What you will do —
Copy the listing below word for word, leaving out the picture.

Task material —
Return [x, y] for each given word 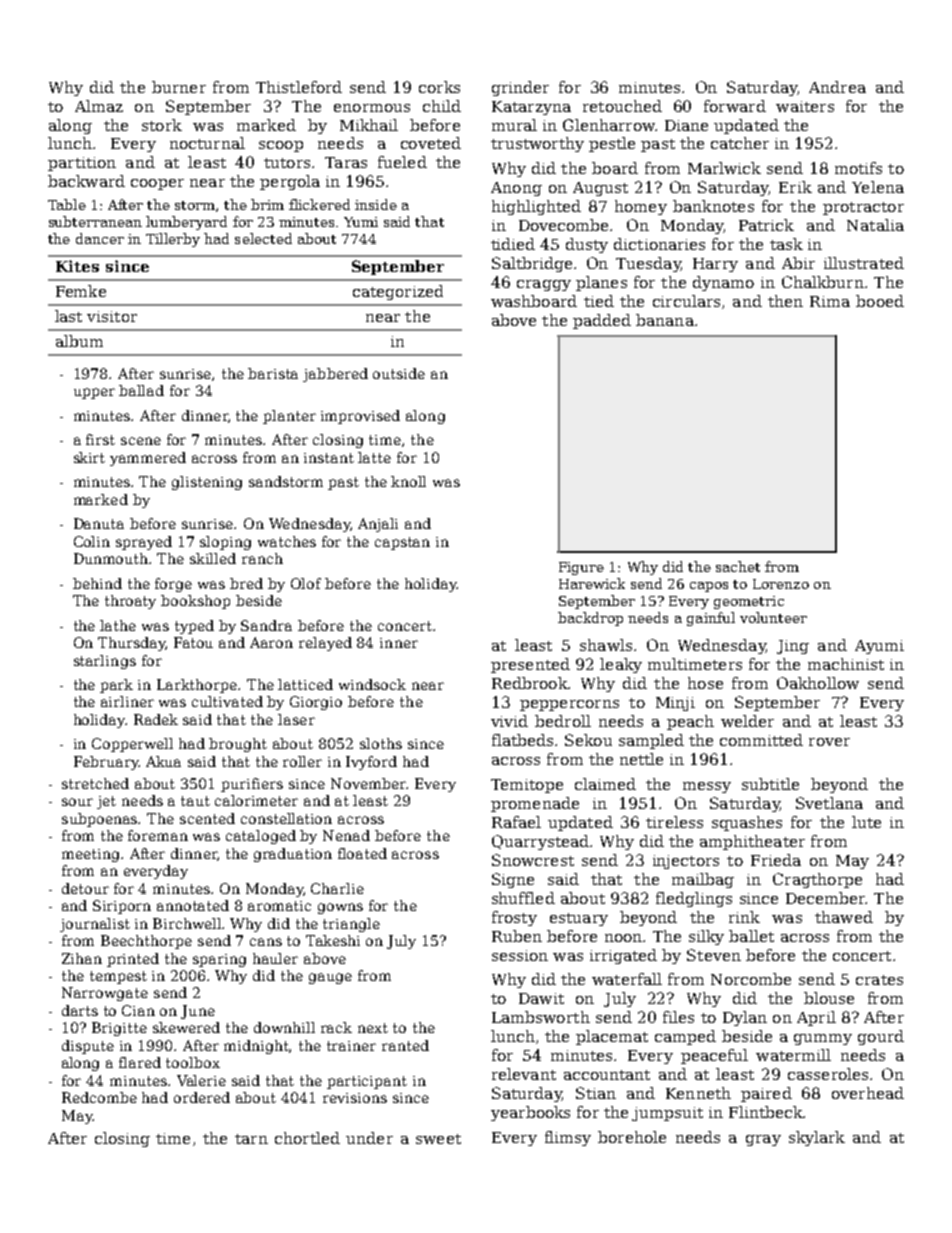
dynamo [723, 283]
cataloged [261, 837]
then [785, 301]
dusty [587, 245]
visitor [112, 316]
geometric [749, 602]
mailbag [703, 880]
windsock [372, 684]
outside [399, 373]
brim [267, 204]
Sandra [266, 625]
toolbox [193, 1062]
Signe [513, 880]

In response —
Return [x, y] for each given word 
dynamo [723, 283]
cataloged [261, 837]
then [785, 301]
dusty [587, 245]
visitor [112, 316]
geometric [749, 602]
mailbag [703, 880]
windsock [372, 684]
outside [399, 373]
brim [267, 204]
Sandra [266, 625]
toolbox [193, 1062]
Signe [513, 880]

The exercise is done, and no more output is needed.